Data section:
=== Begin Enclosure ===

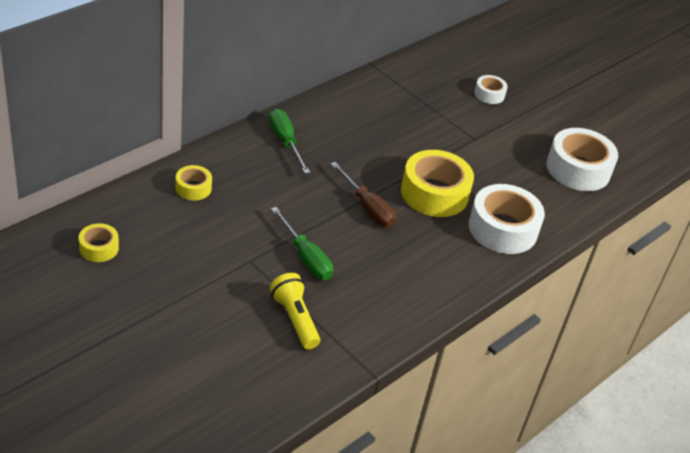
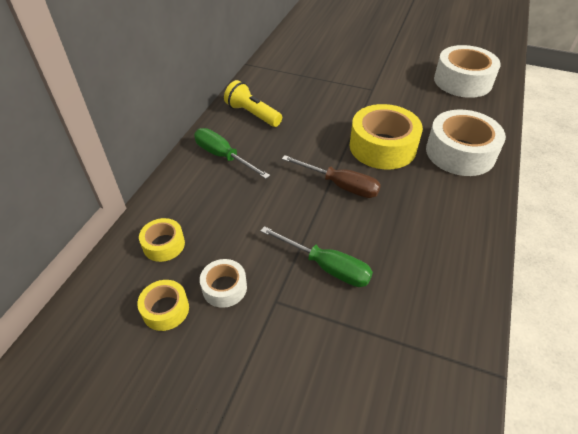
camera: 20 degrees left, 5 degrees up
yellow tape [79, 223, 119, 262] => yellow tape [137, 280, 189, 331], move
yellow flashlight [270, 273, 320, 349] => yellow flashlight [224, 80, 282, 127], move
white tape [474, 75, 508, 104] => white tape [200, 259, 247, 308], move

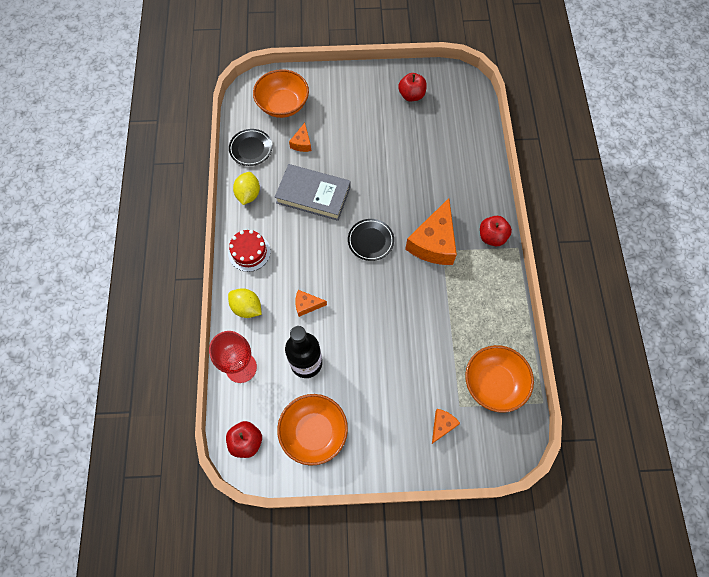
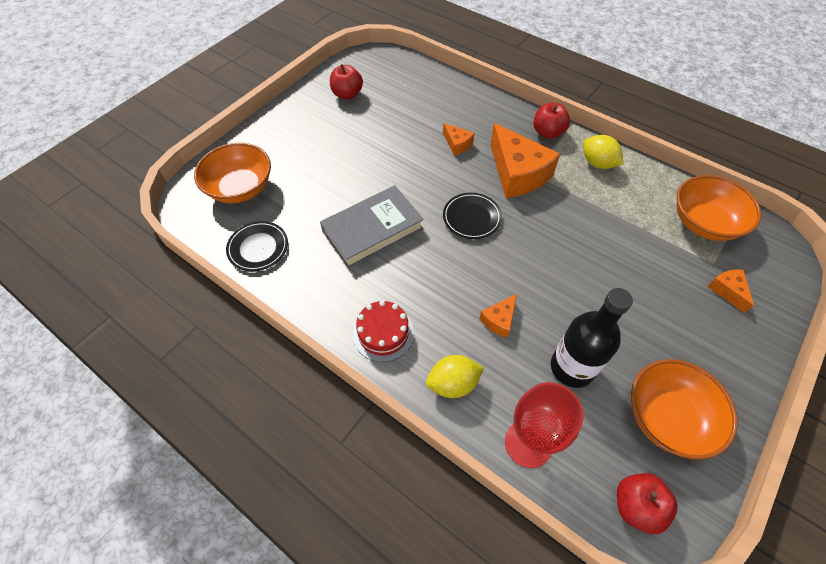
camera: 50 degrees left, 10 degrees down
yellow lemon [233, 172, 260, 205] => yellow lemon [583, 135, 623, 169], move
orange cheese [289, 123, 311, 152] => orange cheese [443, 123, 474, 156], move

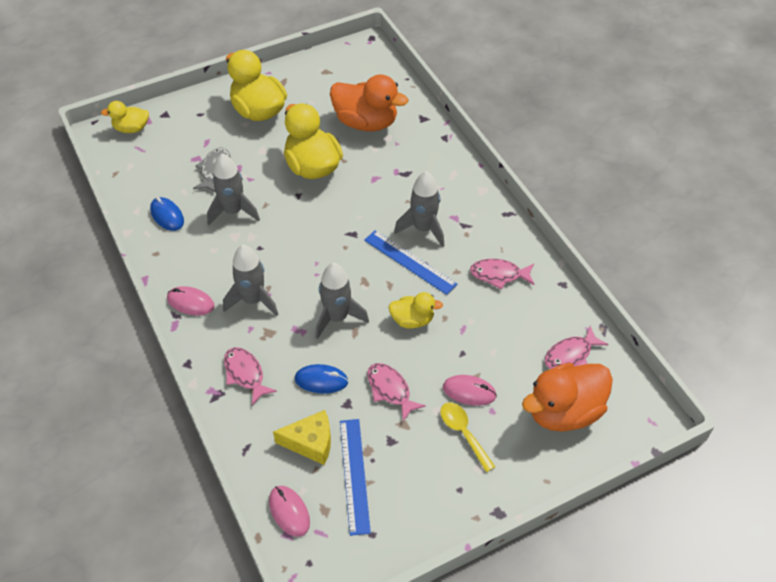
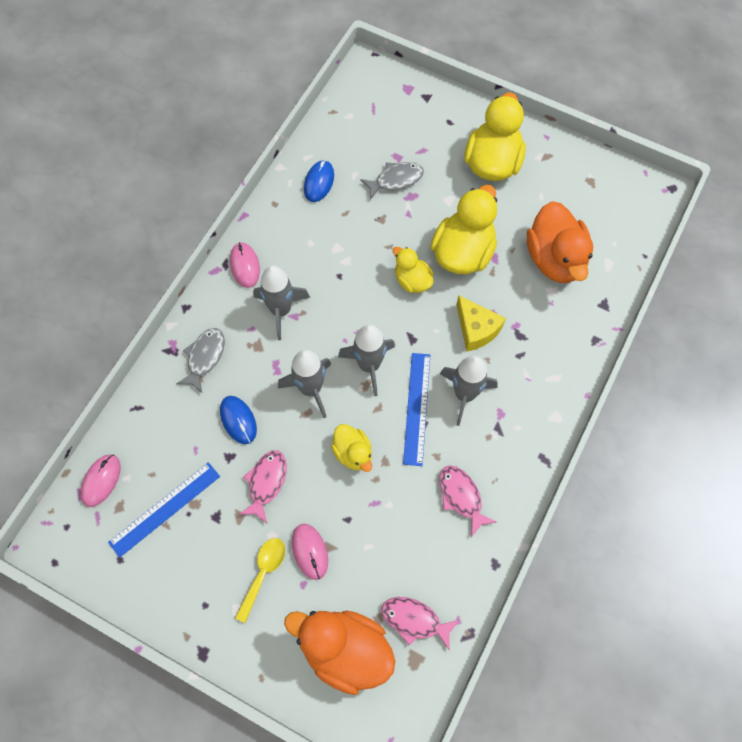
camera: 55 degrees right, 15 degrees up
yellow duck [101, 101, 149, 133] => yellow duck [393, 247, 434, 293], move
grey rocket [207, 153, 260, 225] => grey rocket [338, 324, 395, 396], move
yellow cheese [273, 410, 331, 465] => yellow cheese [456, 295, 506, 351], move
pink fish [224, 347, 277, 405] => grey fish [176, 328, 225, 393]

=== End Enclosure ===

Task prompt: I would like the lines from the one with "yellow tape [79, 223, 119, 262]" through the last line of the data above retyped exactly, with pictures left out, please.

Output below:
yellow tape [79, 223, 119, 262] => yellow tape [137, 280, 189, 331], move
yellow flashlight [270, 273, 320, 349] => yellow flashlight [224, 80, 282, 127], move
white tape [474, 75, 508, 104] => white tape [200, 259, 247, 308], move

camera: 50 degrees left, 10 degrees down
yellow lemon [233, 172, 260, 205] => yellow lemon [583, 135, 623, 169], move
orange cheese [289, 123, 311, 152] => orange cheese [443, 123, 474, 156], move

camera: 55 degrees right, 15 degrees up
yellow duck [101, 101, 149, 133] => yellow duck [393, 247, 434, 293], move
grey rocket [207, 153, 260, 225] => grey rocket [338, 324, 395, 396], move
yellow cheese [273, 410, 331, 465] => yellow cheese [456, 295, 506, 351], move
pink fish [224, 347, 277, 405] => grey fish [176, 328, 225, 393]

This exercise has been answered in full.